*** Data supplied Section Begins ***

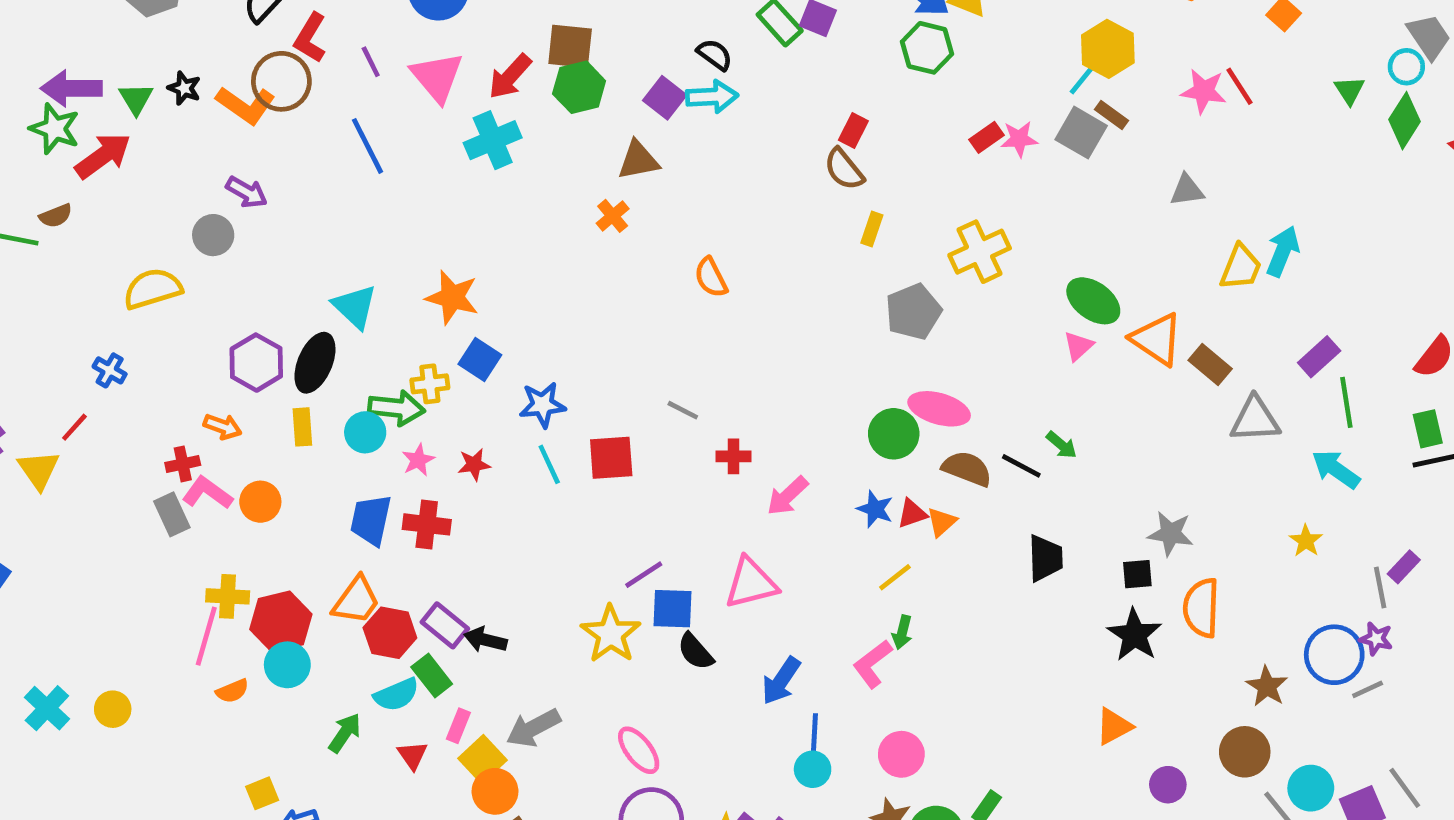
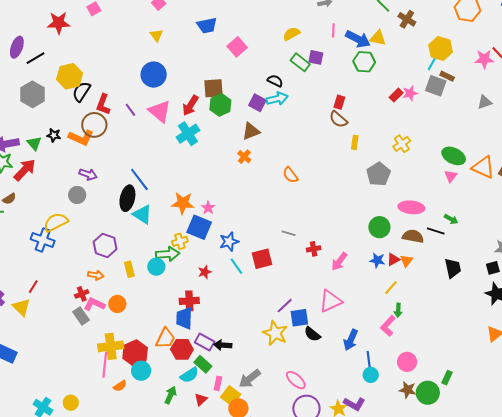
blue line: (367, 146) -> (139, 179), moved
yellow cross: (980, 252) -> (402, 144), size x0.7
blue square: (480, 359) -> (199, 227), size x1.4
black ellipse: (315, 363) -> (127, 198), moved
blue cross: (110, 370) -> (43, 240), moved, size x1.6
pink ellipse: (939, 409) -> (411, 207), moved
pink star: (418, 460) -> (208, 208), moved
blue trapezoid: (371, 520) -> (184, 318), moved
yellow cross: (228, 596) -> (111, 346), size x1.4
red triangle: (412, 755) -> (201, 399), turned 32

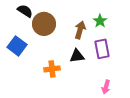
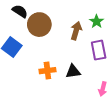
black triangle: (77, 56) -> (73, 72), moved

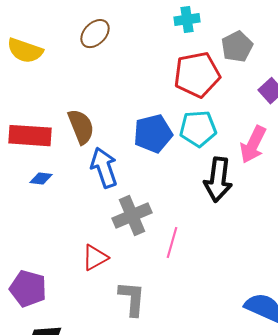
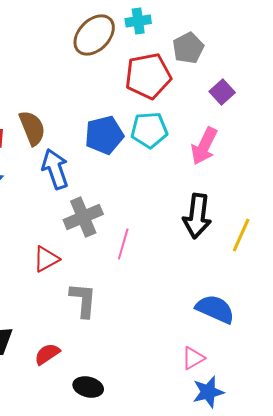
brown ellipse: (95, 34) -> (94, 35), moved, size x1.4
black arrow: (218, 180) -> (197, 216), moved

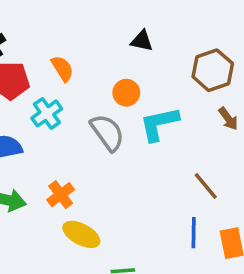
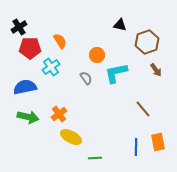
black triangle: (142, 41) -> (120, 25), moved
gray semicircle: (107, 132) -> (86, 78), size x0.6
blue line: (194, 233) -> (136, 147), moved

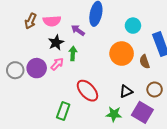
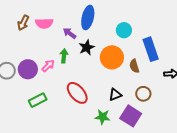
black star: (56, 43) -> (87, 48), moved
green rectangle: (63, 111) -> (38, 100), moved, turned 42

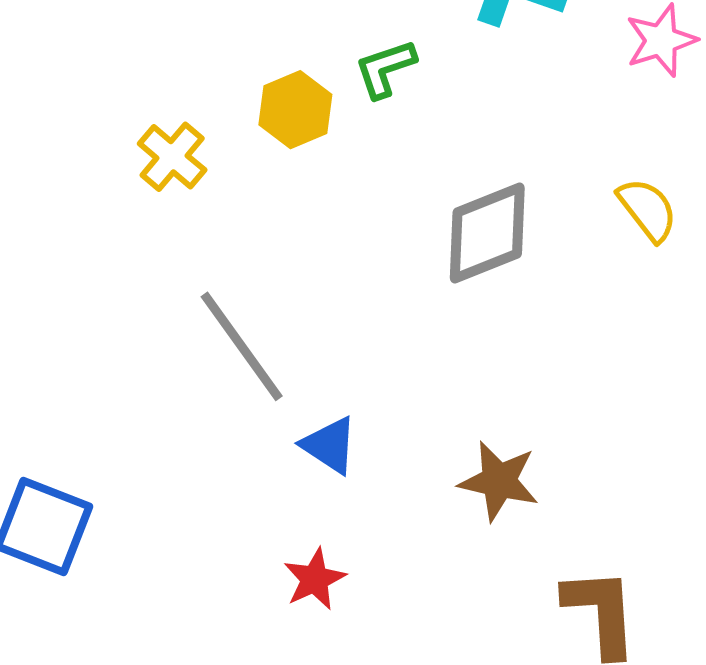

*** Data supplied Section Ends ***

Exercise description: Exactly the lines from the one with "gray semicircle: (107, 132)" through the end of the entries above must be written out, and no pictures may be included.

Answer for this exercise:
gray semicircle: (107, 132) -> (86, 78), size x0.6
blue line: (194, 233) -> (136, 147), moved

black star: (56, 43) -> (87, 48), moved
green rectangle: (63, 111) -> (38, 100), moved, turned 42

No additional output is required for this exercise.